**EXERCISE AIM:**
Pick out each line in the items below that contains the string "with", and copy those lines in full.

---------- LISTED ENTRIES ----------

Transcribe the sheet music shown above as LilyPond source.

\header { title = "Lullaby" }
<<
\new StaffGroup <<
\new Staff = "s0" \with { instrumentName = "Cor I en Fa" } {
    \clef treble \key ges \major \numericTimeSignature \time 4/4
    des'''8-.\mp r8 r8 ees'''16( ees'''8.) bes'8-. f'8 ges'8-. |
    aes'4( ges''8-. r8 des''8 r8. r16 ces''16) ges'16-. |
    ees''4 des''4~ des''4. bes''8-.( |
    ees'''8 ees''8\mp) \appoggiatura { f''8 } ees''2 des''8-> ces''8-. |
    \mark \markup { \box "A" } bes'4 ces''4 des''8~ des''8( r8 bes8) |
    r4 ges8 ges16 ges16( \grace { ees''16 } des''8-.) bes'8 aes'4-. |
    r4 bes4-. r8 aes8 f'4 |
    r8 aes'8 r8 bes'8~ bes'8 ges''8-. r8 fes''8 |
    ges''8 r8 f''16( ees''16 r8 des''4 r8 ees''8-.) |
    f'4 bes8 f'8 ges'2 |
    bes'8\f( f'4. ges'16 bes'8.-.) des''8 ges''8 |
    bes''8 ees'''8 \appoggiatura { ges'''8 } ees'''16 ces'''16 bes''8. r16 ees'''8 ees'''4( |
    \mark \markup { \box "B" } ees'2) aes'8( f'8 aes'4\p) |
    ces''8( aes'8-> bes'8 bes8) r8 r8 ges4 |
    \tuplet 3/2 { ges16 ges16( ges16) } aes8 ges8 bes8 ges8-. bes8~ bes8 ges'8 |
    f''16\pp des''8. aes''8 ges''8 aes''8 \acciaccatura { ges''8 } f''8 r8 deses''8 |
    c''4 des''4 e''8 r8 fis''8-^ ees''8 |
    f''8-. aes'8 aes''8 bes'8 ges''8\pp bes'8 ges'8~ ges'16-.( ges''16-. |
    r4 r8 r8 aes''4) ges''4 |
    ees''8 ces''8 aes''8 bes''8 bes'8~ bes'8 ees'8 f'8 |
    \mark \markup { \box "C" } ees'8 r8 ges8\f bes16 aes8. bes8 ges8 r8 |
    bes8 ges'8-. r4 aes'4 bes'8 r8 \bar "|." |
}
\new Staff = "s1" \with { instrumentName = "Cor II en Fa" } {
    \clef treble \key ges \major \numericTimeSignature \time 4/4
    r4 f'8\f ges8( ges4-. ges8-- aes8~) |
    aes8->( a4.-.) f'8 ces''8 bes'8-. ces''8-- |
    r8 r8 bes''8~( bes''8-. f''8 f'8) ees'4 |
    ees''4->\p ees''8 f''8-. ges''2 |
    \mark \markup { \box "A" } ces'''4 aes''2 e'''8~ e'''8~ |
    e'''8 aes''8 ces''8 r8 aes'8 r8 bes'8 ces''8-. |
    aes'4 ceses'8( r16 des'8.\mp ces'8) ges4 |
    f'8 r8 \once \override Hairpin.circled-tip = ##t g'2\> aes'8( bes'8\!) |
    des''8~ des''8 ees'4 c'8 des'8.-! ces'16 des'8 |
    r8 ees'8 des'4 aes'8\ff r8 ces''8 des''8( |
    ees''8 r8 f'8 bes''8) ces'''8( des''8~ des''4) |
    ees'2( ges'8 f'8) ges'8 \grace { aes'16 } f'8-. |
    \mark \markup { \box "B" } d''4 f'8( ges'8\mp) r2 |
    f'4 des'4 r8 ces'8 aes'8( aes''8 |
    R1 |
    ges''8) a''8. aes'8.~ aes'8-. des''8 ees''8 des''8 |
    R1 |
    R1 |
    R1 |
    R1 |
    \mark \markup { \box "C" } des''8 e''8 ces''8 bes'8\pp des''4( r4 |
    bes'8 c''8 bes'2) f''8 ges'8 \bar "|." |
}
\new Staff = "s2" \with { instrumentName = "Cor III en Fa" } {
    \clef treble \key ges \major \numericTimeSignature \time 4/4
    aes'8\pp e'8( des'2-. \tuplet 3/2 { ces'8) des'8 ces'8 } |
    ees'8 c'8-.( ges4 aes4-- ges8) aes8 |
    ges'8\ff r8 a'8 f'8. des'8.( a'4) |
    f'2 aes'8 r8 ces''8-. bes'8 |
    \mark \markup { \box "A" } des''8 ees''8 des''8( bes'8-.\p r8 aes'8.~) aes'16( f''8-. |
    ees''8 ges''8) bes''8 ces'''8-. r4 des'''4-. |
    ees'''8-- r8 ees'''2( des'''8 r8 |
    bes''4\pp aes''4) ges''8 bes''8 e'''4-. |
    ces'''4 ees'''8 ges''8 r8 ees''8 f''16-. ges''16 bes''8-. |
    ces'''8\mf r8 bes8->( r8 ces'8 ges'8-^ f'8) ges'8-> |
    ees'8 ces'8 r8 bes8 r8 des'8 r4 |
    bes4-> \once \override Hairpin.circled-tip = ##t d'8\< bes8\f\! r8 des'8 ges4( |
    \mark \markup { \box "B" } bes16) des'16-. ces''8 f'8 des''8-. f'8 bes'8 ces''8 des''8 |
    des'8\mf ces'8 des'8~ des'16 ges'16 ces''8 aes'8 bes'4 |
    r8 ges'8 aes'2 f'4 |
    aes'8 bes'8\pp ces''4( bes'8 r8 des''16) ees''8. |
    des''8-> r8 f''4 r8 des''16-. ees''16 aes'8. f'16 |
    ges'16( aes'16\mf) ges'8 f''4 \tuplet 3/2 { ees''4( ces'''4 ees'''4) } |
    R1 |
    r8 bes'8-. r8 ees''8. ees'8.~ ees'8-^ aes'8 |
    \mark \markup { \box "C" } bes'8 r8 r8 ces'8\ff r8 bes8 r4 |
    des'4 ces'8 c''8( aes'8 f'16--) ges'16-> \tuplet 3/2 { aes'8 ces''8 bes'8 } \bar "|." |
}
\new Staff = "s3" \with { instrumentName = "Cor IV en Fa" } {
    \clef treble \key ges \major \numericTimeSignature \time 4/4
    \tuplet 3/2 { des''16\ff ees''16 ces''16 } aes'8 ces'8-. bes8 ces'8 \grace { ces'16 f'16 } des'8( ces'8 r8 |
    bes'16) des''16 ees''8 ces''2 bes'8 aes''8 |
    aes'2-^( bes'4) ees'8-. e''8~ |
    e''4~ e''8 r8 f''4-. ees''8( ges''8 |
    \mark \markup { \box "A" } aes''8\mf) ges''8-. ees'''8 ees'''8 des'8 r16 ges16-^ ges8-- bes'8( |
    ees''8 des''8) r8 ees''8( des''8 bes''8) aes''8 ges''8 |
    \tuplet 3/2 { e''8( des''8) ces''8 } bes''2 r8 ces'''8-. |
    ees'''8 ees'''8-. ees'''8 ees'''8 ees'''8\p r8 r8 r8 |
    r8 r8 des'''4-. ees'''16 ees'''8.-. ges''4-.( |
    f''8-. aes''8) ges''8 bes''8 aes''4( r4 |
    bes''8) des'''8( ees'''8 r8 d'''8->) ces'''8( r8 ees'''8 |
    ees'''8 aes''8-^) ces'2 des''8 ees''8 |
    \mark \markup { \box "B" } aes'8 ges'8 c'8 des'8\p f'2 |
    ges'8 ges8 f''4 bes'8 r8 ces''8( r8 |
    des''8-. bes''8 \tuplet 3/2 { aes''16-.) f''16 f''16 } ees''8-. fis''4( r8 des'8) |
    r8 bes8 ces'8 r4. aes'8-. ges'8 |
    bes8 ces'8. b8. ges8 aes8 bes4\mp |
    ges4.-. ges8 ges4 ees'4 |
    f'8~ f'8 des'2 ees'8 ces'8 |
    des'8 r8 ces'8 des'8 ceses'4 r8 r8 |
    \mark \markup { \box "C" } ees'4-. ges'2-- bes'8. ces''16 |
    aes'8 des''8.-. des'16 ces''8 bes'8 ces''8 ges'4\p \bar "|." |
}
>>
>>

----------

**EXERCISE SOLUTION:**
\new Staff = "s0" \with { instrumentName = "Cor I en Fa" } {
\new Staff = "s1" \with { instrumentName = "Cor II en Fa" } {
\new Staff = "s2" \with { instrumentName = "Cor III en Fa" } {
\new Staff = "s3" \with { instrumentName = "Cor IV en Fa" } {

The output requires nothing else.